**Exercise brief**
Under this line are the records; repeat exactly the lines starting at the one containing "JP5 pin 1: IC4/RA3 -> SDA" and ending at the one containing "X2: 16MHz (+3V3, IC4/OSC2)", omitting pictures.

(Edit tracking data)
--------------------------------------------------

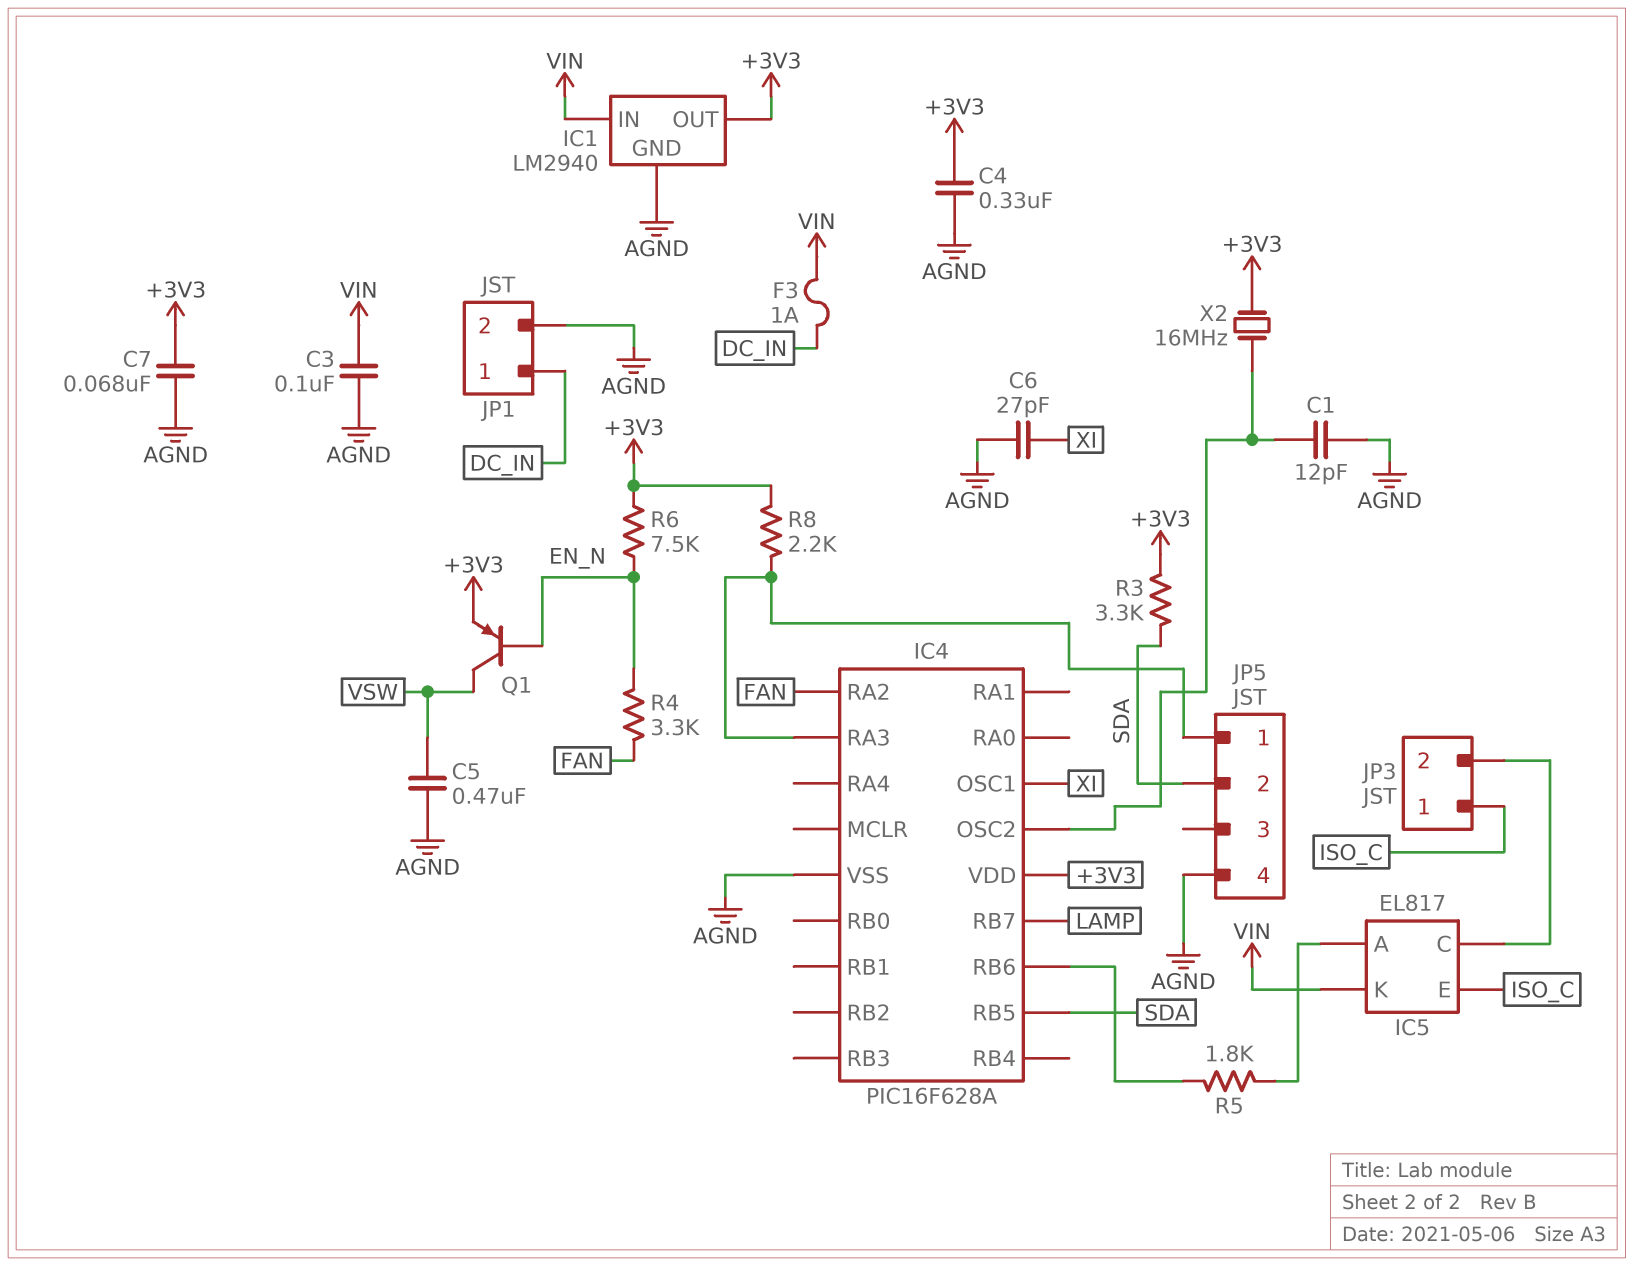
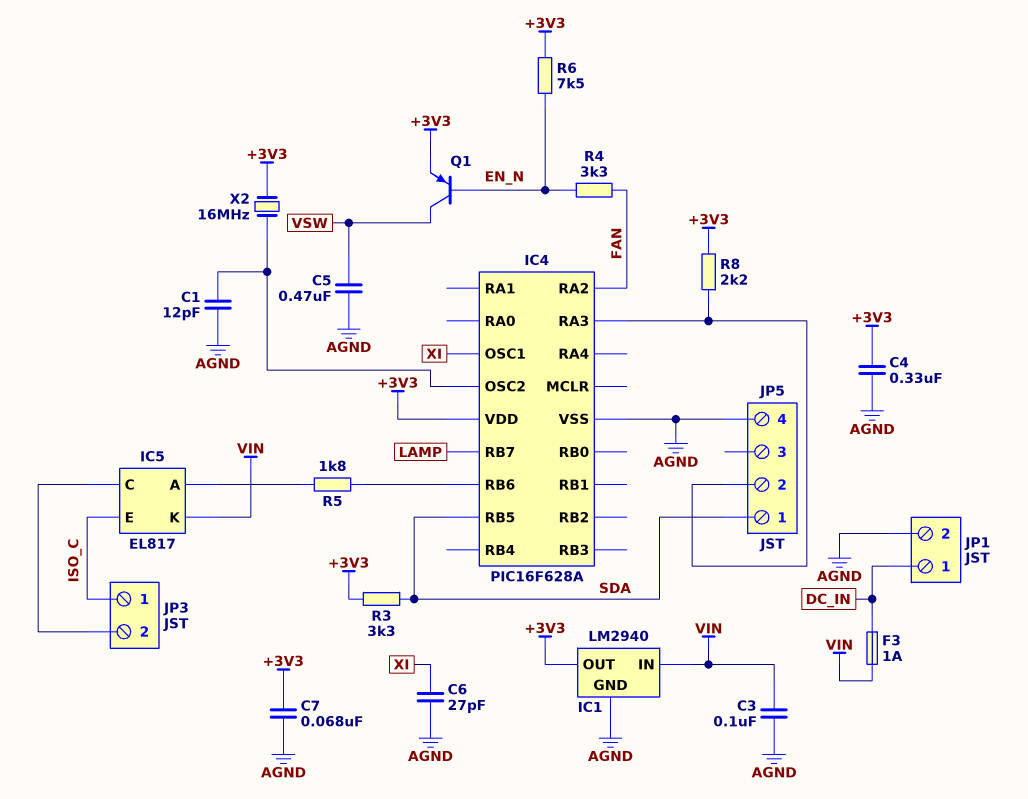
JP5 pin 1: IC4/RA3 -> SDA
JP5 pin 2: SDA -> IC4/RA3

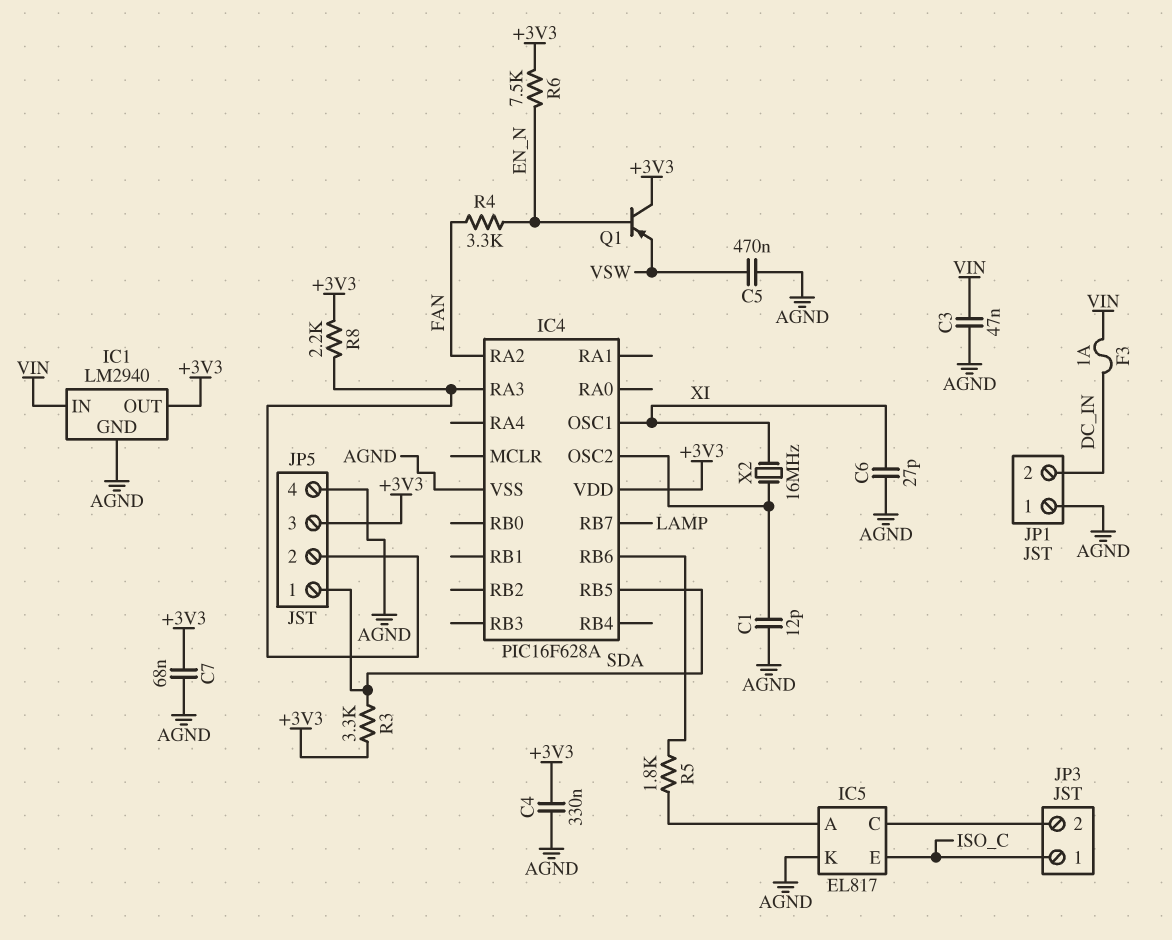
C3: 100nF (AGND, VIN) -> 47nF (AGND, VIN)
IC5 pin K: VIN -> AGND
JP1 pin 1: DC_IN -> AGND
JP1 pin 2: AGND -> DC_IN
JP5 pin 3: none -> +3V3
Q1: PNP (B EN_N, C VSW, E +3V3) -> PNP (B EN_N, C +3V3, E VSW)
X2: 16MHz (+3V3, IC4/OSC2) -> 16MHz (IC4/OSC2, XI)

--------------------------------------------------

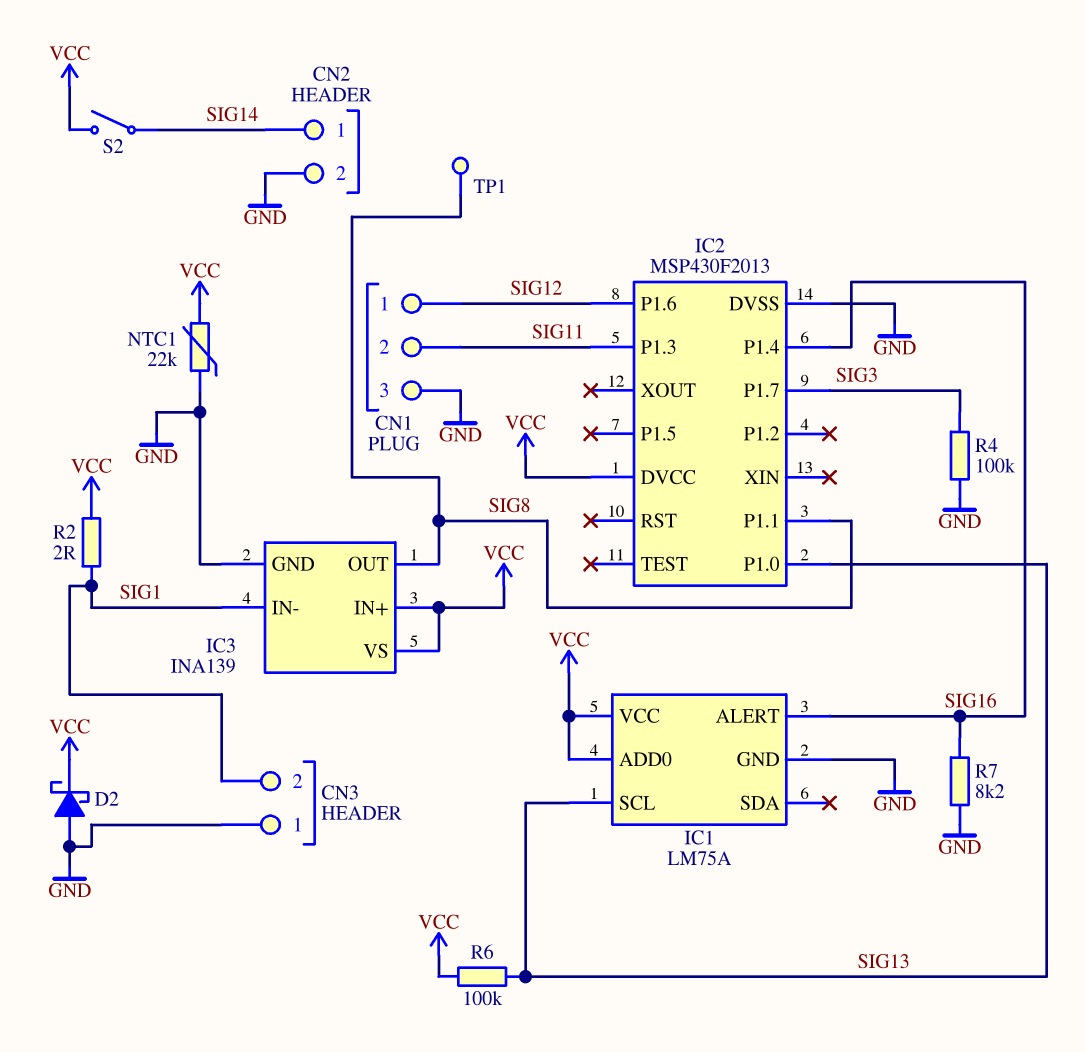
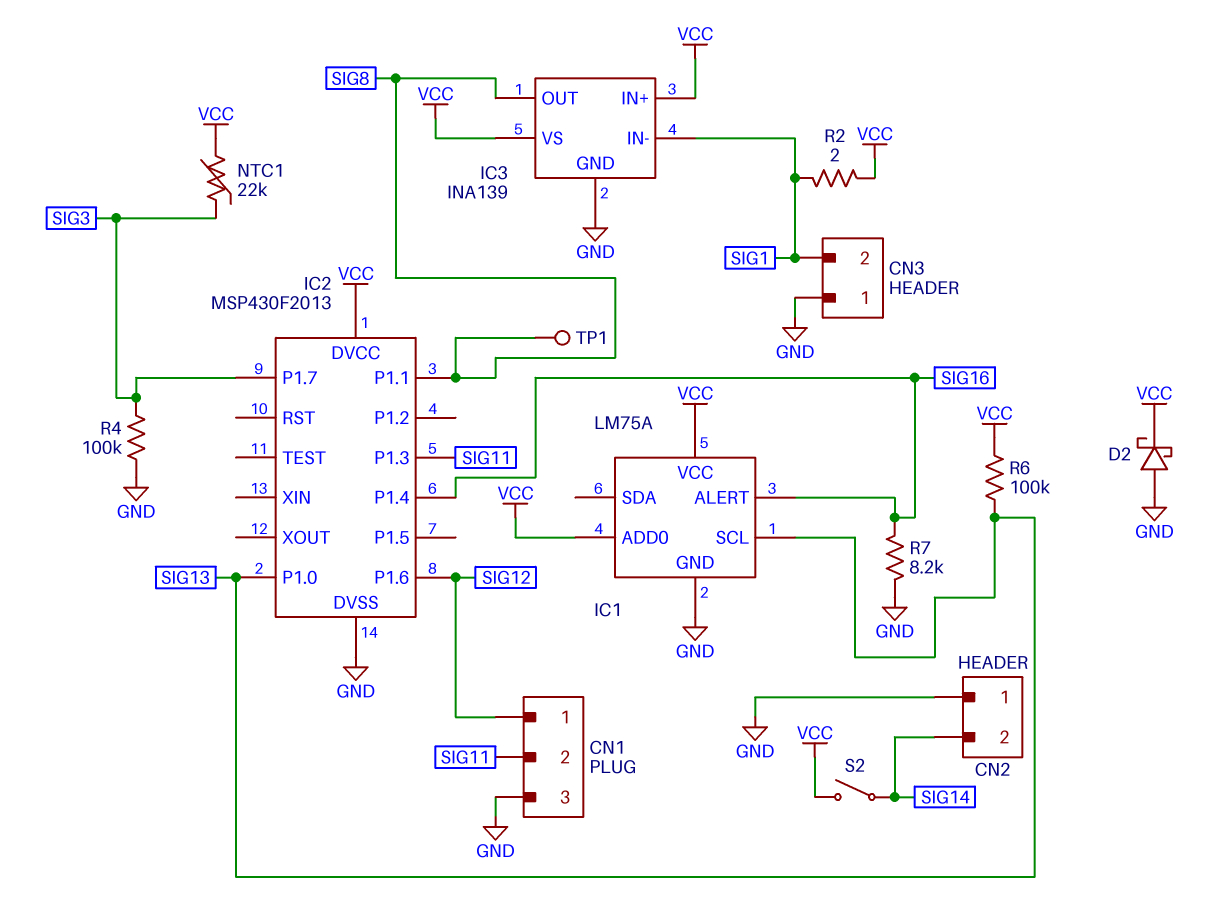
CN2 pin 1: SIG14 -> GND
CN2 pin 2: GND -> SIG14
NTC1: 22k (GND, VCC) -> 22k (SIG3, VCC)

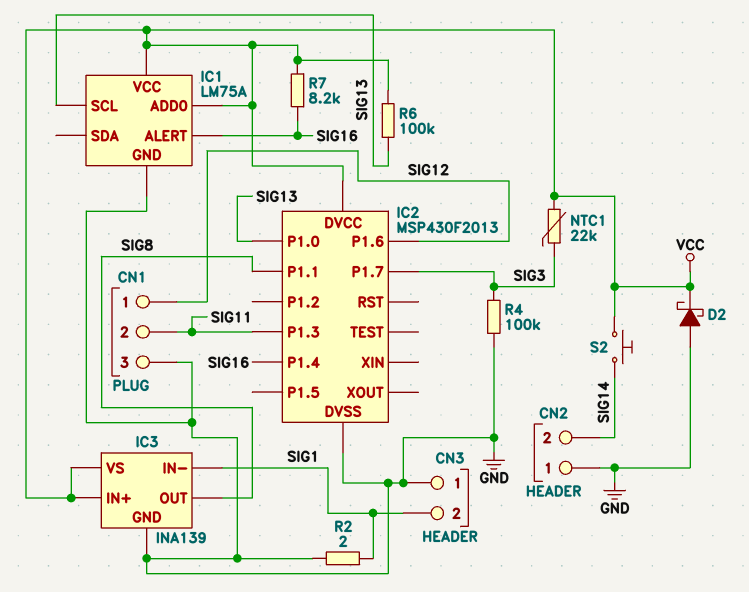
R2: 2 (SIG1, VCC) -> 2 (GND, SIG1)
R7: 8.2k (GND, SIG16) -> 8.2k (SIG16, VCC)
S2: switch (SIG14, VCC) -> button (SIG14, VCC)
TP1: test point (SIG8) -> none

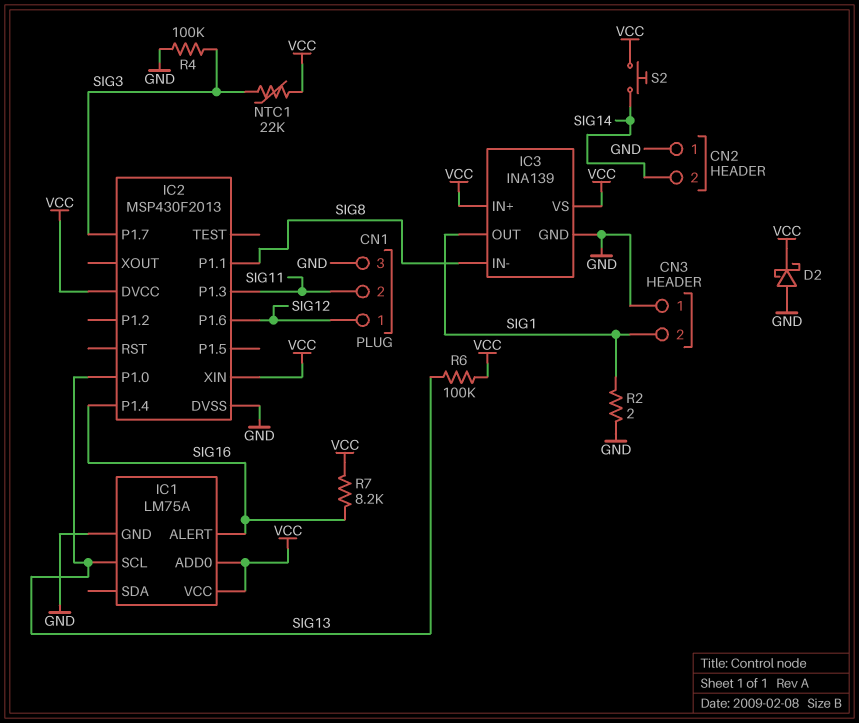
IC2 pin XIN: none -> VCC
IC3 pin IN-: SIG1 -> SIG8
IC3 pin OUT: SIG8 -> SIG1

--------------------------------------------------

**Result of this exercise**
JP5 pin 1: IC4/RA3 -> SDA
JP5 pin 2: SDA -> IC4/RA3

C3: 100nF (AGND, VIN) -> 47nF (AGND, VIN)
IC5 pin K: VIN -> AGND
JP1 pin 1: DC_IN -> AGND
JP1 pin 2: AGND -> DC_IN
JP5 pin 3: none -> +3V3
Q1: PNP (B EN_N, C VSW, E +3V3) -> PNP (B EN_N, C +3V3, E VSW)
X2: 16MHz (+3V3, IC4/OSC2) -> 16MHz (IC4/OSC2, XI)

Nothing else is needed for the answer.